_WORK INSTRUCTION_
What is needed is an exact copy of the lines in the entries below from the one holding "none -> blue robot [423,36,478,121]" through the one holding "none -> green robot [175,331,245,487]", pictures excluded.

------------------------------

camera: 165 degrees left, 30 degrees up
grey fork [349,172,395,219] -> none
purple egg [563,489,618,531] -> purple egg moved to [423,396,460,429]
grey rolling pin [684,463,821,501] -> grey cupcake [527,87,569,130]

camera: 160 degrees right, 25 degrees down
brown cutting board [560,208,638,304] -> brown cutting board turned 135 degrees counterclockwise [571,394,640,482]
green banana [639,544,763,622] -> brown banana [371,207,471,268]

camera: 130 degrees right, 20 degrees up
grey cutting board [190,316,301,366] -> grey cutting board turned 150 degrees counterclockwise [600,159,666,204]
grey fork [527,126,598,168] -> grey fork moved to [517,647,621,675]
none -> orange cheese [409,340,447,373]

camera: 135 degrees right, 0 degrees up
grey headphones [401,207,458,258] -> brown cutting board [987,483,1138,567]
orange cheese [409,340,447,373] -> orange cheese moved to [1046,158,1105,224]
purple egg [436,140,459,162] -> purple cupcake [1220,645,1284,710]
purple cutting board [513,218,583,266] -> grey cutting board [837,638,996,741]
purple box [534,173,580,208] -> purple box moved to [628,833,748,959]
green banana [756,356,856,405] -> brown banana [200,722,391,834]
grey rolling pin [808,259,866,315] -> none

------------------------------

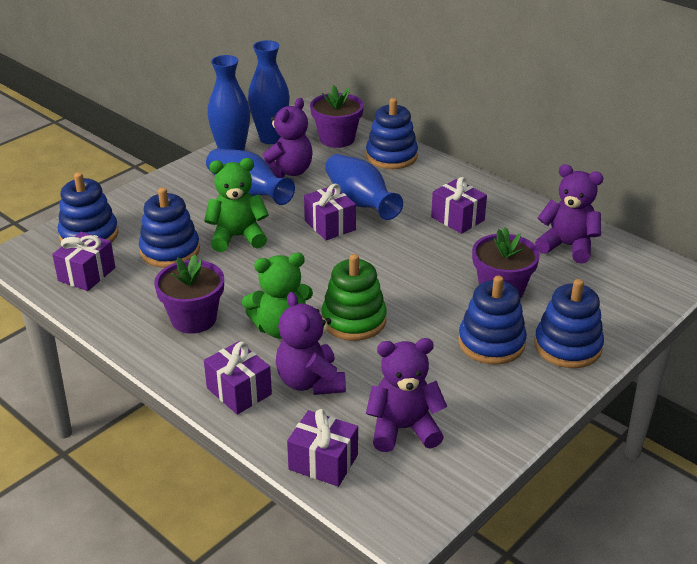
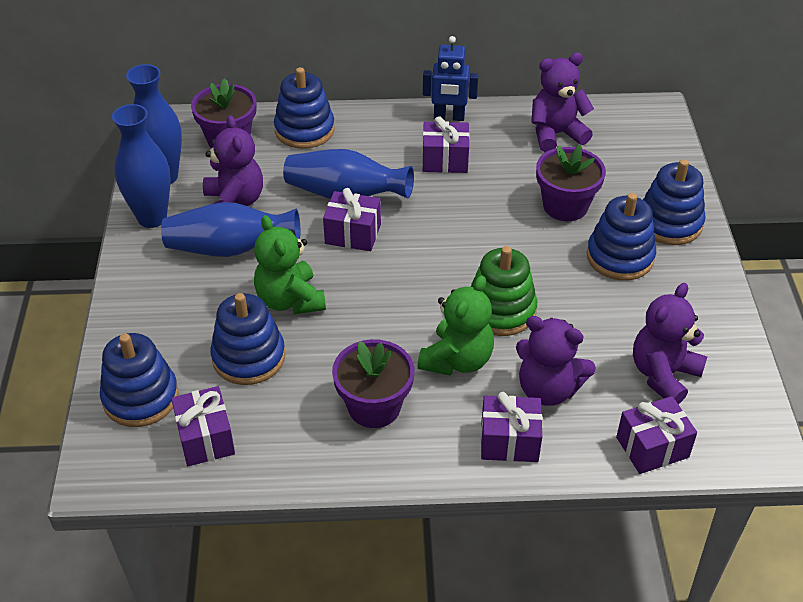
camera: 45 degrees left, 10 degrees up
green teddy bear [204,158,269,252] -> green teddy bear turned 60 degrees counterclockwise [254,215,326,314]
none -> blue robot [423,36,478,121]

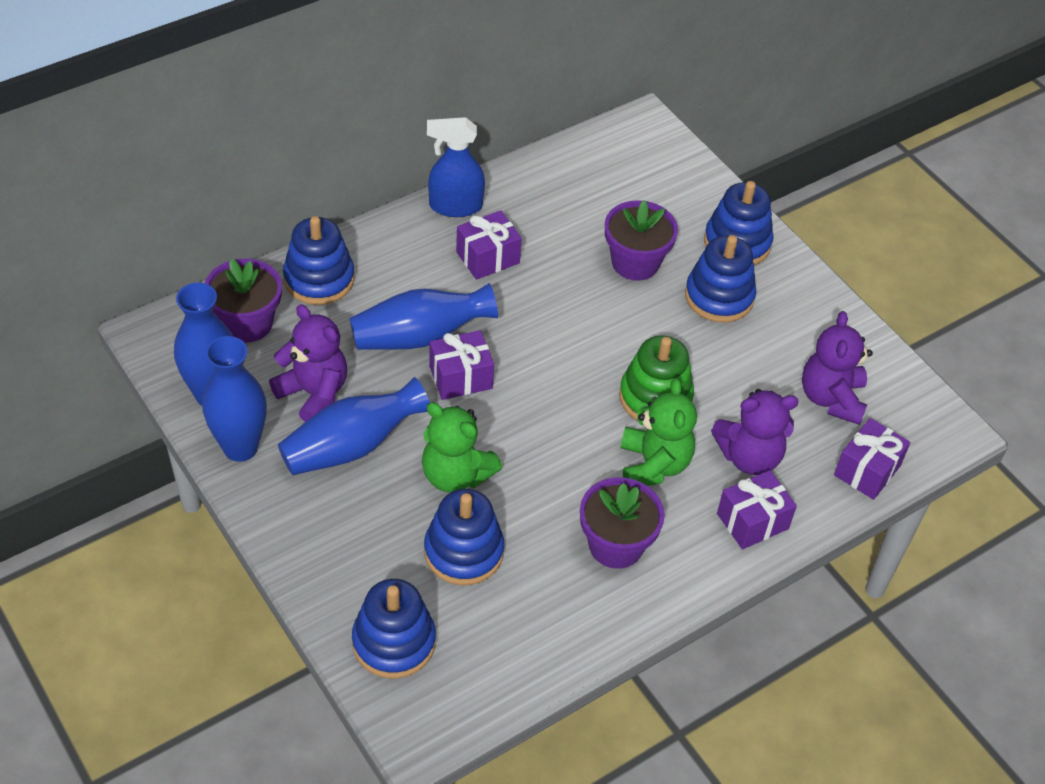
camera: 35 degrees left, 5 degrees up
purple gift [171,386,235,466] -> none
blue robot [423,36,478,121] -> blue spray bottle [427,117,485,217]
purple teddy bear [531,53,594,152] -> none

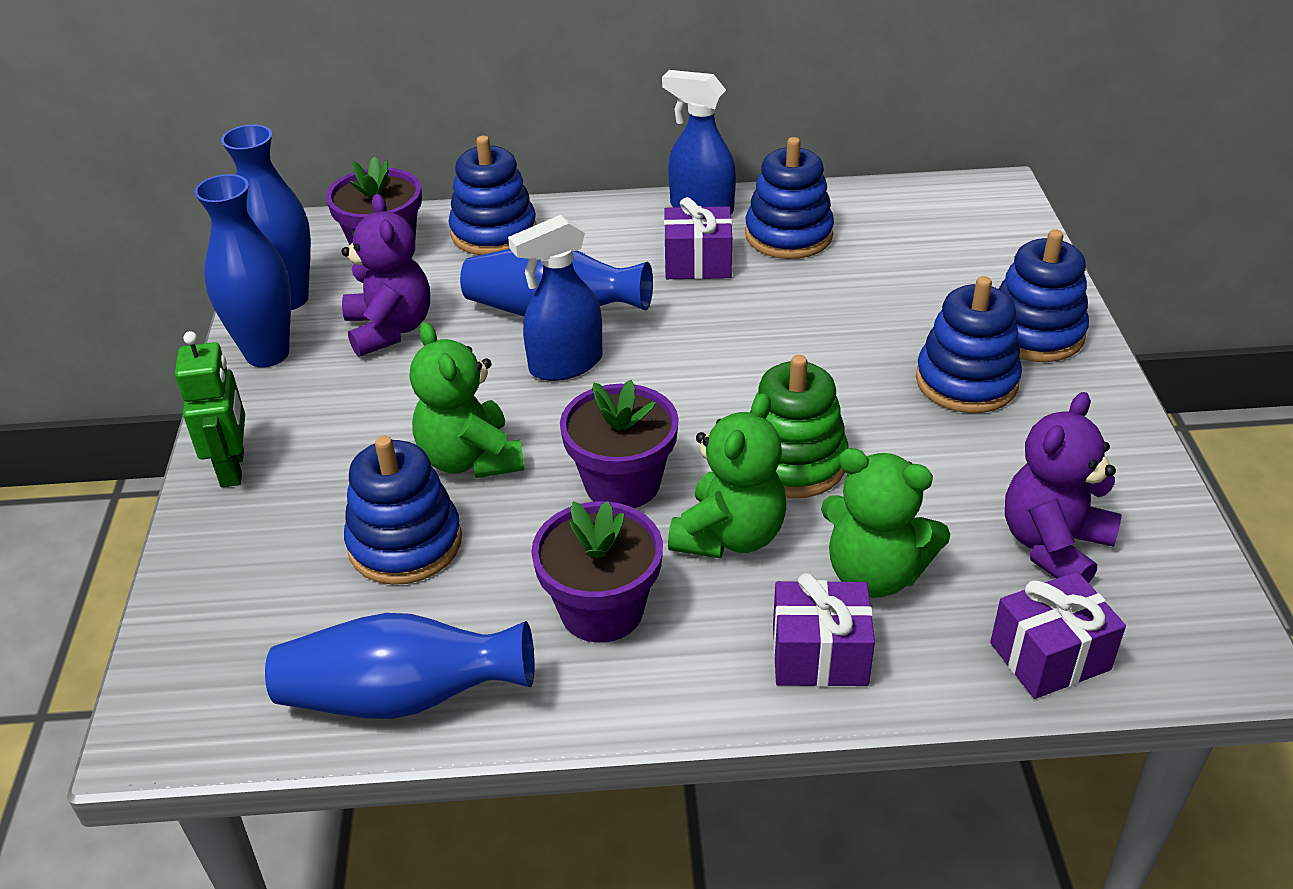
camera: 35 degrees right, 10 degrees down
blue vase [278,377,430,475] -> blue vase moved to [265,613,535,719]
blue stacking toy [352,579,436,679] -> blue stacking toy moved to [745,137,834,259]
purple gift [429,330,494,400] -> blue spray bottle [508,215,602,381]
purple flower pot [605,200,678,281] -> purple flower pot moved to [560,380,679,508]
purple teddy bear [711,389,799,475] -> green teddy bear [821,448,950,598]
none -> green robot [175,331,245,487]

------------------------------

_WRITTEN RESPONSE_
none -> blue robot [423,36,478,121]

camera: 35 degrees left, 5 degrees up
purple gift [171,386,235,466] -> none
blue robot [423,36,478,121] -> blue spray bottle [427,117,485,217]
purple teddy bear [531,53,594,152] -> none

camera: 35 degrees right, 10 degrees down
blue vase [278,377,430,475] -> blue vase moved to [265,613,535,719]
blue stacking toy [352,579,436,679] -> blue stacking toy moved to [745,137,834,259]
purple gift [429,330,494,400] -> blue spray bottle [508,215,602,381]
purple flower pot [605,200,678,281] -> purple flower pot moved to [560,380,679,508]
purple teddy bear [711,389,799,475] -> green teddy bear [821,448,950,598]
none -> green robot [175,331,245,487]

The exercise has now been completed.